Could you rewrite all of the entries below, replacing every "matte white cabinet" with "white storage unit", keeping everything else the same, and leaving out the pictures?

Study material Block Start

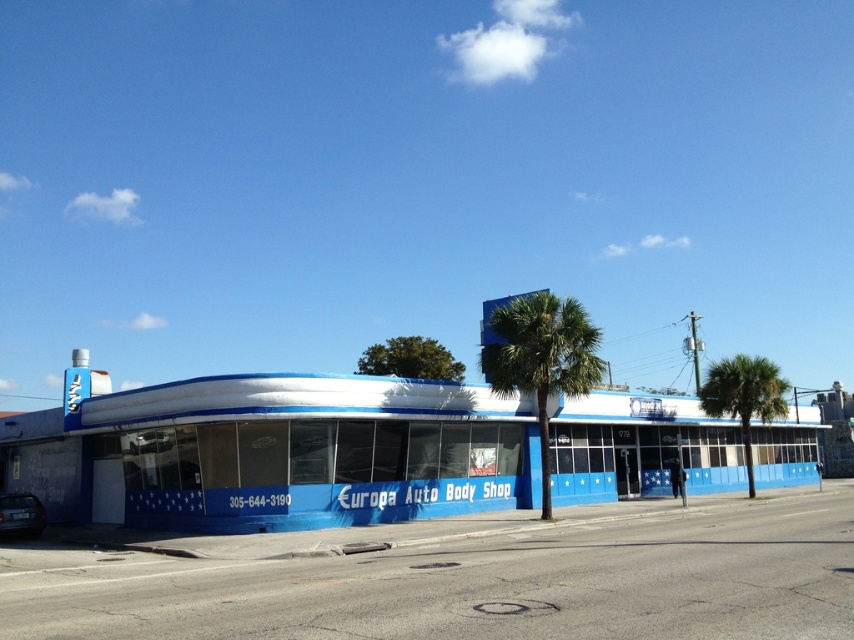
You are standing in front of the Europa Auto Body Shop and want to touch the point at coordinate (541,356). Which object should you reach out to?

The point at coordinate (541,356) is located on the green leafy palm tree at center, so you should reach out to the green leafy palm tree at center.

You are a customer arriving at the Europa Auto Body Shop and see the green leafy palm tree at center and the shiny black car at lower left. Which object is closer to you as you approach the building?

The green leafy palm tree at center is closer to you than the shiny black car at lower left because it is further to the viewer.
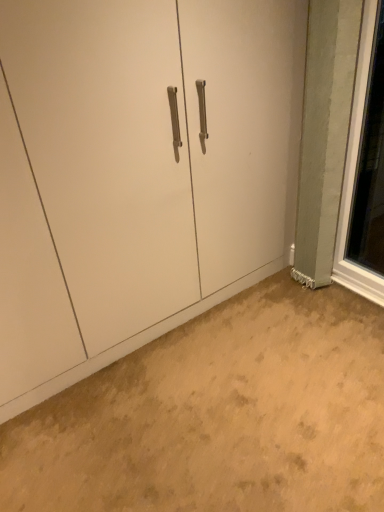
Question: From a real-world perspective, is beige carpet at lower center physically above matte white cabinet at center?

Choices:
 (A) yes
 (B) no

Answer: (B)

Question: Is beige carpet at lower center closer to camera compared to matte white cabinet at center?

Choices:
 (A) no
 (B) yes

Answer: (B)

Question: Does beige carpet at lower center have a larger size compared to matte white cabinet at center?

Choices:
 (A) no
 (B) yes

Answer: (A)

Question: Can you confirm if beige carpet at lower center is thinner than matte white cabinet at center?

Choices:
 (A) yes
 (B) no

Answer: (B)

Question: Is beige carpet at lower center not within matte white cabinet at center?

Choices:
 (A) yes
 (B) no

Answer: (A)

Question: From a real-world perspective, is beige carpet at lower center physically below matte white cabinet at center?

Choices:
 (A) yes
 (B) no

Answer: (A)

Question: Is matte white cabinet at center at the left side of beige carpet at lower center?

Choices:
 (A) no
 (B) yes

Answer: (B)

Question: Does matte white cabinet at center have a lesser width compared to beige carpet at lower center?

Choices:
 (A) no
 (B) yes

Answer: (B)

Question: Is matte white cabinet at center looking in the opposite direction of beige carpet at lower center?

Choices:
 (A) no
 (B) yes

Answer: (A)

Question: From the image's perspective, does matte white cabinet at center appear lower than beige carpet at lower center?

Choices:
 (A) yes
 (B) no

Answer: (B)

Question: Can you confirm if matte white cabinet at center is wider than beige carpet at lower center?

Choices:
 (A) no
 (B) yes

Answer: (A)

Question: Is matte white cabinet at center completely or partially outside of beige carpet at lower center?

Choices:
 (A) yes
 (B) no

Answer: (A)

Question: Is clear glass window at right outside matte white cabinet at center?

Choices:
 (A) no
 (B) yes

Answer: (B)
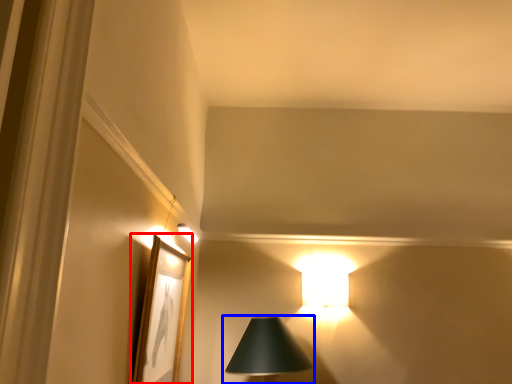
Question: Which of the following is the farthest to the observer, picture frame (highlighted by a red box) or lamp (highlighted by a blue box)?

Choices:
 (A) picture frame
 (B) lamp

Answer: (B)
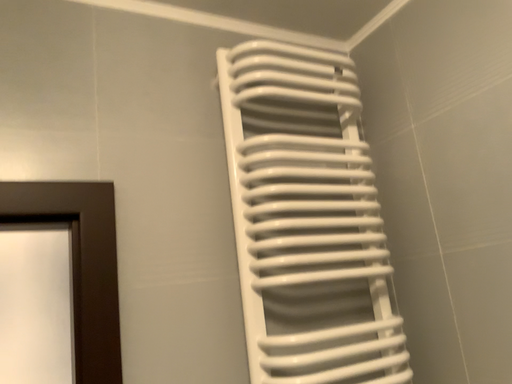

Study material Block End

**Solution to this task**
You are standing in front of the Europa Auto Body Shop and want to touch the point at coordinate (541,356). Which object should you reach out to?

The point at coordinate (541,356) is located on the green leafy palm tree at center, so you should reach out to the green leafy palm tree at center.

You are a customer arriving at the Europa Auto Body Shop and see the green leafy palm tree at center and the shiny black car at lower left. Which object is closer to you as you approach the building?

The green leafy palm tree at center is closer to you than the shiny black car at lower left because it is further to the viewer.
Question: From a real-world perspective, is beige carpet at lower center physically above white storage unit at center?

Choices:
 (A) yes
 (B) no

Answer: (B)

Question: Is beige carpet at lower center closer to camera compared to white storage unit at center?

Choices:
 (A) no
 (B) yes

Answer: (B)

Question: Does beige carpet at lower center have a larger size compared to white storage unit at center?

Choices:
 (A) no
 (B) yes

Answer: (A)

Question: Can you confirm if beige carpet at lower center is thinner than white storage unit at center?

Choices:
 (A) yes
 (B) no

Answer: (B)

Question: Is beige carpet at lower center not within white storage unit at center?

Choices:
 (A) yes
 (B) no

Answer: (A)

Question: From a real-world perspective, is beige carpet at lower center physically below white storage unit at center?

Choices:
 (A) yes
 (B) no

Answer: (A)

Question: Is white storage unit at center at the left side of beige carpet at lower center?

Choices:
 (A) no
 (B) yes

Answer: (B)

Question: Does white storage unit at center have a lesser width compared to beige carpet at lower center?

Choices:
 (A) no
 (B) yes

Answer: (B)

Question: Is white storage unit at center looking in the opposite direction of beige carpet at lower center?

Choices:
 (A) no
 (B) yes

Answer: (A)

Question: From the image's perspective, does white storage unit at center appear lower than beige carpet at lower center?

Choices:
 (A) yes
 (B) no

Answer: (B)

Question: Can you confirm if white storage unit at center is wider than beige carpet at lower center?

Choices:
 (A) no
 (B) yes

Answer: (A)

Question: Is white storage unit at center completely or partially outside of beige carpet at lower center?

Choices:
 (A) yes
 (B) no

Answer: (A)

Question: Is clear glass window at right outside white storage unit at center?

Choices:
 (A) no
 (B) yes

Answer: (B)
Question: Which of the following is the farthest to the observer, picture frame (highlighted by a red box) or lamp (highlighted by a blue box)?

Choices:
 (A) picture frame
 (B) lamp

Answer: (B)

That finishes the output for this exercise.